▸ About this task
Would you give the listing again exactly, without its images?

▸ Data shown

◆ ◆ ◆ ◆

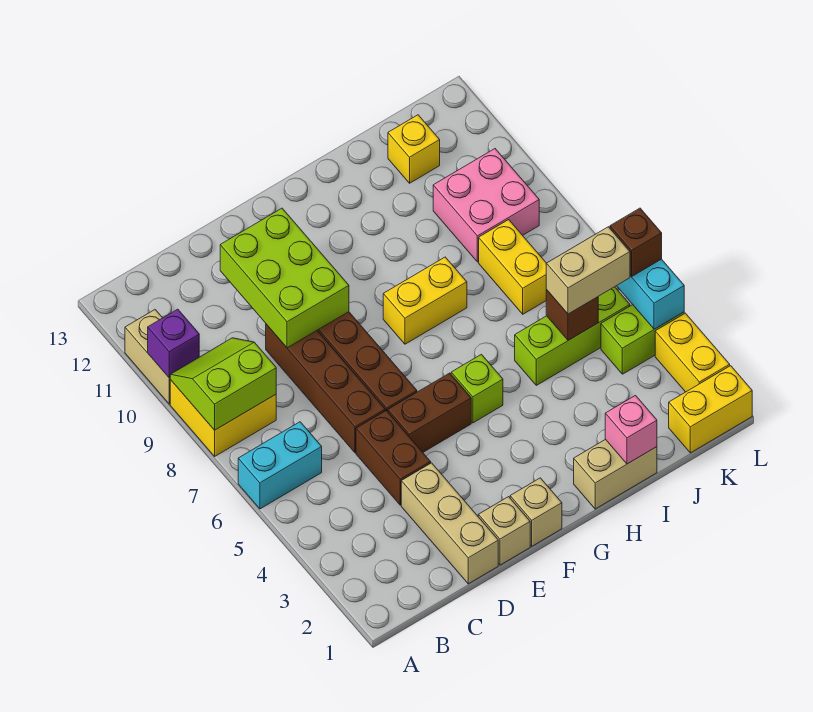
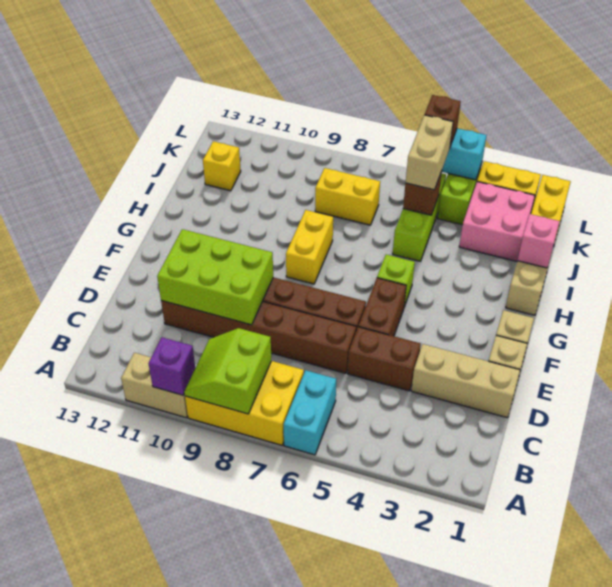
yellow brick A8:B9 level 1 -> yellow brick A7:B9 level 1
brown brick D6:D9 level 1 -> brown brick D6:D11 level 1
pink brick J9:K10 level 1 -> pink brick J2:K3 level 1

◆ ◆ ◆ ◆

▸ Answer space
yellow brick A8:B9 level 1 -> yellow brick A7:B9 level 1
brown brick D6:D9 level 1 -> brown brick D6:D11 level 1
pink brick J9:K10 level 1 -> pink brick J2:K3 level 1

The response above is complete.